## TASK DESCRIPTION:
Only the lines below starting at the one that contains "IC214: XNOR 74HC266" and ending at the one that contains "R206: none -> 33k (W9, W18)" are to be reproduced, exactly and with both ends kept.

## RECORD EXTRACTS:
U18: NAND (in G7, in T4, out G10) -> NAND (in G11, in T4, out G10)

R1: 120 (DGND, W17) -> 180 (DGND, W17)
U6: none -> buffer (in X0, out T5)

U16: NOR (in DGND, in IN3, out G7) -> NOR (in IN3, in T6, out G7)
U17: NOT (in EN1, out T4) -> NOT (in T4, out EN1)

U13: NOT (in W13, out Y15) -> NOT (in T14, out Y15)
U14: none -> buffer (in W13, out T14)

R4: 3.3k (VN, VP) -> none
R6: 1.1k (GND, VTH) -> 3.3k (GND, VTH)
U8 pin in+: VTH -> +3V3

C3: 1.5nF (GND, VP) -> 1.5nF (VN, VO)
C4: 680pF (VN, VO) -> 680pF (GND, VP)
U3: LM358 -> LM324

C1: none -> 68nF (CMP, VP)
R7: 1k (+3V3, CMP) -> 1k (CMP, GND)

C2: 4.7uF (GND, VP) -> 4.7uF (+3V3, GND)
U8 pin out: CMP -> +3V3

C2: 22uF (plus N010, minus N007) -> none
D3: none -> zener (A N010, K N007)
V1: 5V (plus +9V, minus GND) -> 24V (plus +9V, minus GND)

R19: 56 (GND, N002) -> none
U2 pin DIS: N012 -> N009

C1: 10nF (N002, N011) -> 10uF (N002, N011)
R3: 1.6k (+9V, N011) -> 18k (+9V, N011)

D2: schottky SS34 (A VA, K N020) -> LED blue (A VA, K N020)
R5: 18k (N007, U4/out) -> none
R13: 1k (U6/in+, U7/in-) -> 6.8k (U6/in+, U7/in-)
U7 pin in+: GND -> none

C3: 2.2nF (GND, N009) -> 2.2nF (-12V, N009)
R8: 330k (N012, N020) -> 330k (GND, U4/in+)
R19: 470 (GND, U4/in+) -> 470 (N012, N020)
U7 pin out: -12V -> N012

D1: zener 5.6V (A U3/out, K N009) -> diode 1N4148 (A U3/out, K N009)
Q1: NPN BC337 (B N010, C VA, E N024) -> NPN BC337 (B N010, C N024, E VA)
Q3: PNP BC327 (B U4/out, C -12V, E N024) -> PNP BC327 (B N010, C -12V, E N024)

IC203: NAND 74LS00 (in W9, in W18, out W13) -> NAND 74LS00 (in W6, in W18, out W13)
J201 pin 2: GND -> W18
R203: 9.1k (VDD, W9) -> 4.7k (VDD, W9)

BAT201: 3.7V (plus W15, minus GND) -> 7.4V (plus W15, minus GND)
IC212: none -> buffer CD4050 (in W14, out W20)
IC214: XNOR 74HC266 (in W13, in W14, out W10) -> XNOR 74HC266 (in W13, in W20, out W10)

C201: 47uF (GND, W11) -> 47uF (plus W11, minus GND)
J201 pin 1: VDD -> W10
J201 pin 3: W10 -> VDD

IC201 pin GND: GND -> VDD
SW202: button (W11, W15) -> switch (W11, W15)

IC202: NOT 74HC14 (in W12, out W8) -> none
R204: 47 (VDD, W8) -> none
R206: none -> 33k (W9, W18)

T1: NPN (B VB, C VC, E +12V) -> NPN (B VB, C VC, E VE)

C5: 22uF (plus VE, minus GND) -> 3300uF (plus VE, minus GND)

## RESULT:
IC214: XNOR 74HC266 (in W13, in W14, out W10) -> XNOR 74HC266 (in W13, in W20, out W10)

C201: 47uF (GND, W11) -> 47uF (plus W11, minus GND)
J201 pin 1: VDD -> W10
J201 pin 3: W10 -> VDD

IC201 pin GND: GND -> VDD
SW202: button (W11, W15) -> switch (W11, W15)

IC202: NOT 74HC14 (in W12, out W8) -> none
R204: 47 (VDD, W8) -> none
R206: none -> 33k (W9, W18)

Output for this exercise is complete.